* **ACTION ITEM**: Among the lines of the records below, count those with the word "purple". Reply with that number alone.

* **RECORDED DATA**:
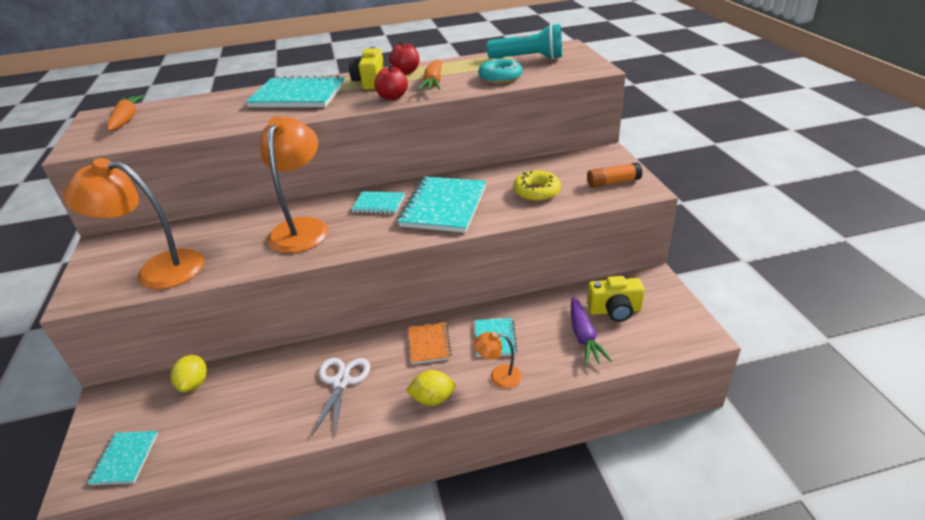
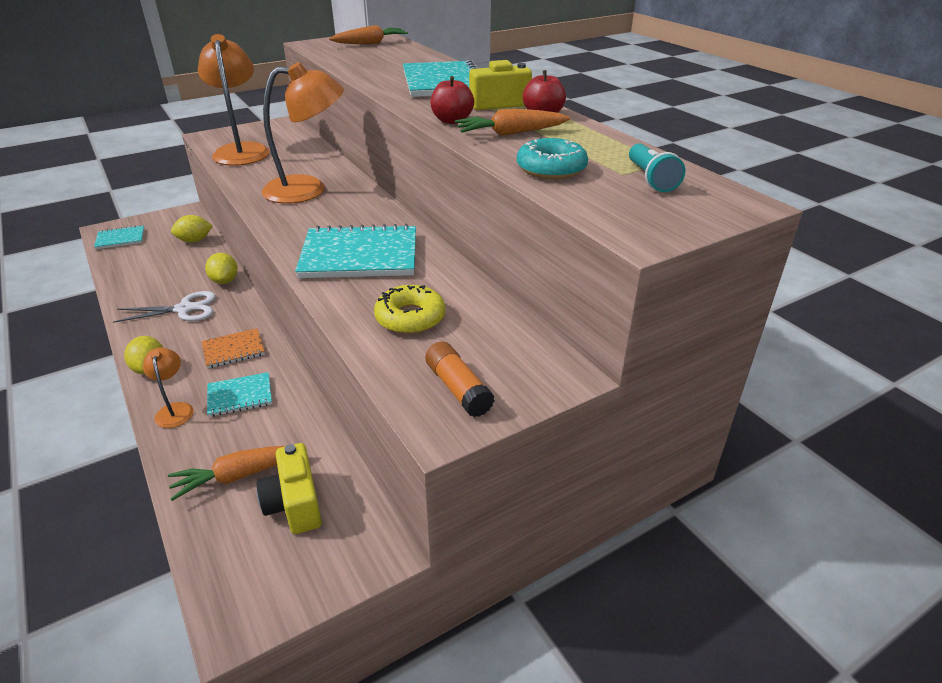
camera: 70 degrees right, 0 degrees up
turquoise notebook [351,191,405,214] -> none
turquoise flashlight [487,24,562,59] -> turquoise flashlight [629,143,685,192], size x0.63
purple carrot [571,297,612,365] -> orange carrot [168,446,306,501]
none -> yellow lemon [205,253,238,284]

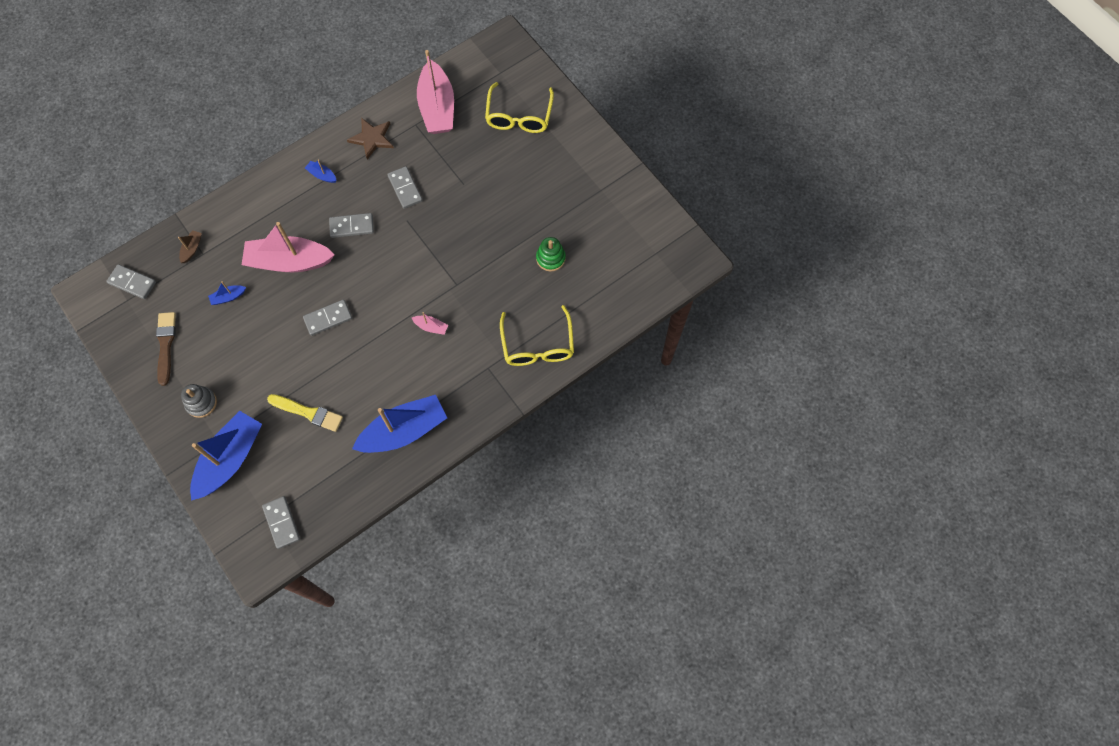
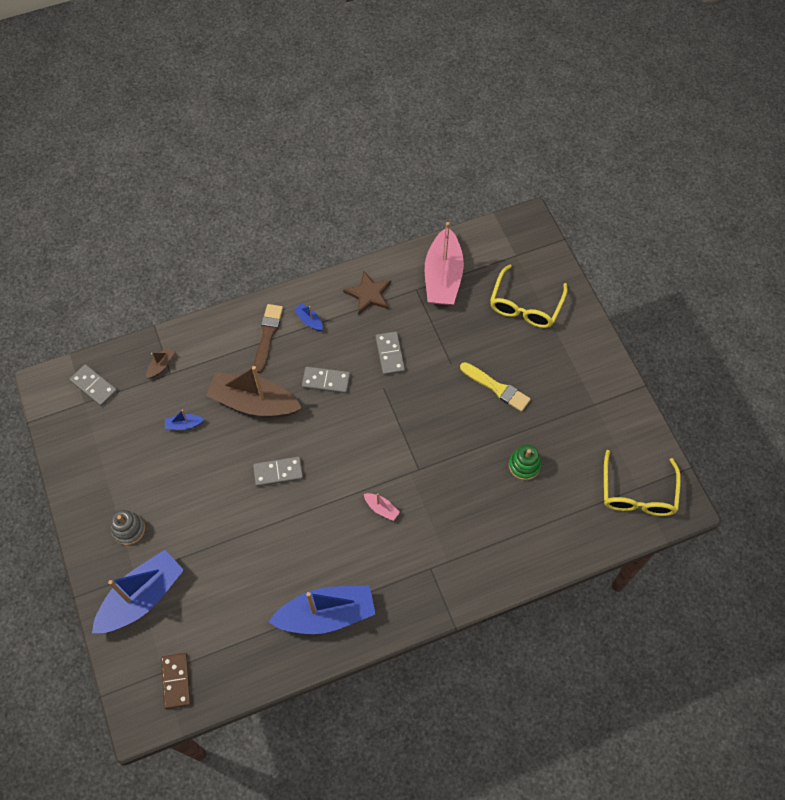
camera: 15 degrees right, 5 degrees down
brown brush [156,312,176,386] -> brown brush moved to [254,304,283,373]
pink boat [242,222,335,272] -> brown boat [206,366,302,417]
grey domino [262,496,300,549] -> brown domino [161,653,191,709]
yellow brush [267,394,343,432] -> yellow brush moved to [460,362,531,412]
yellow glasses [500,305,574,366] -> yellow glasses moved to [604,450,681,516]

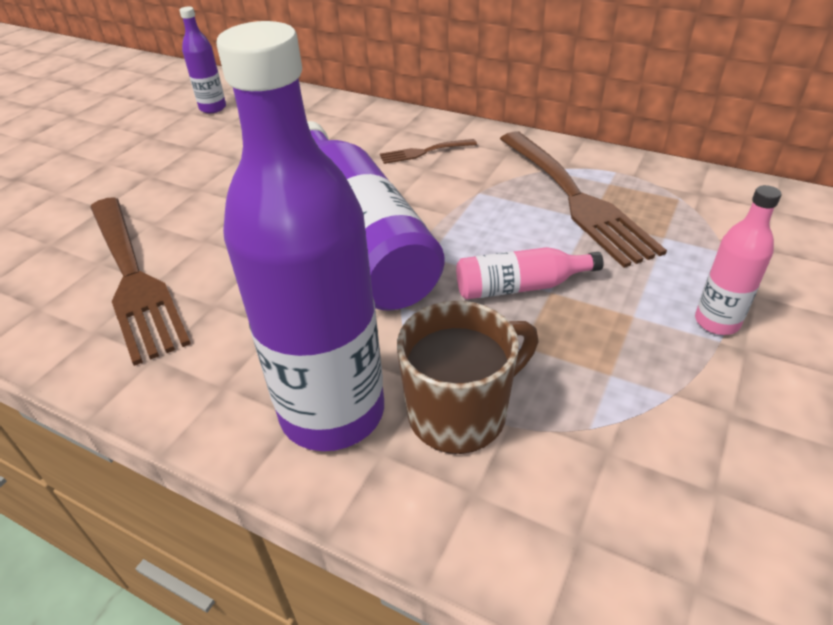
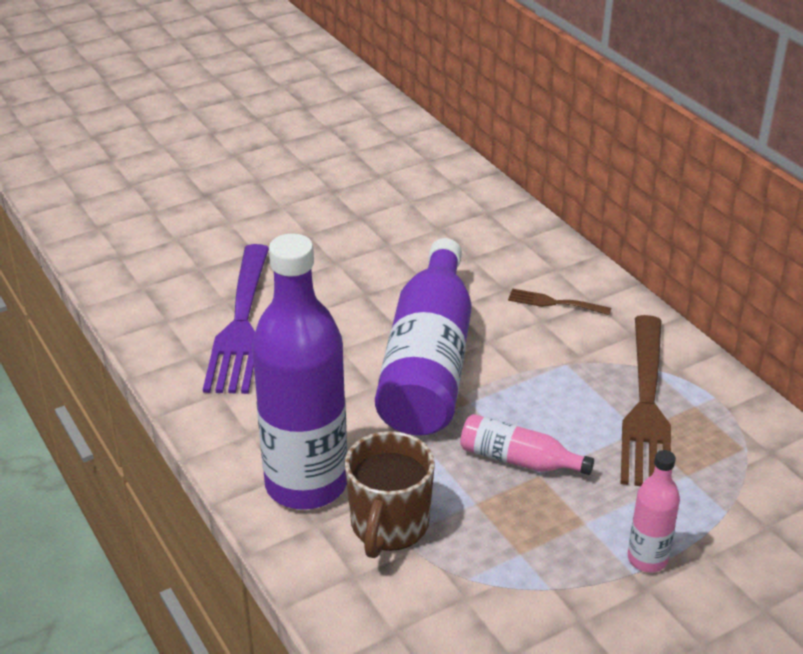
camera: 30 degrees right, 5 degrees down
brown fork [90,197,191,366] -> purple fork [203,244,269,394]
purple bottle [179,6,226,113] -> none
brown mug [397,301,539,454] -> brown mug turned 105 degrees clockwise [345,431,435,558]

* **TASK SOLUTION**: 3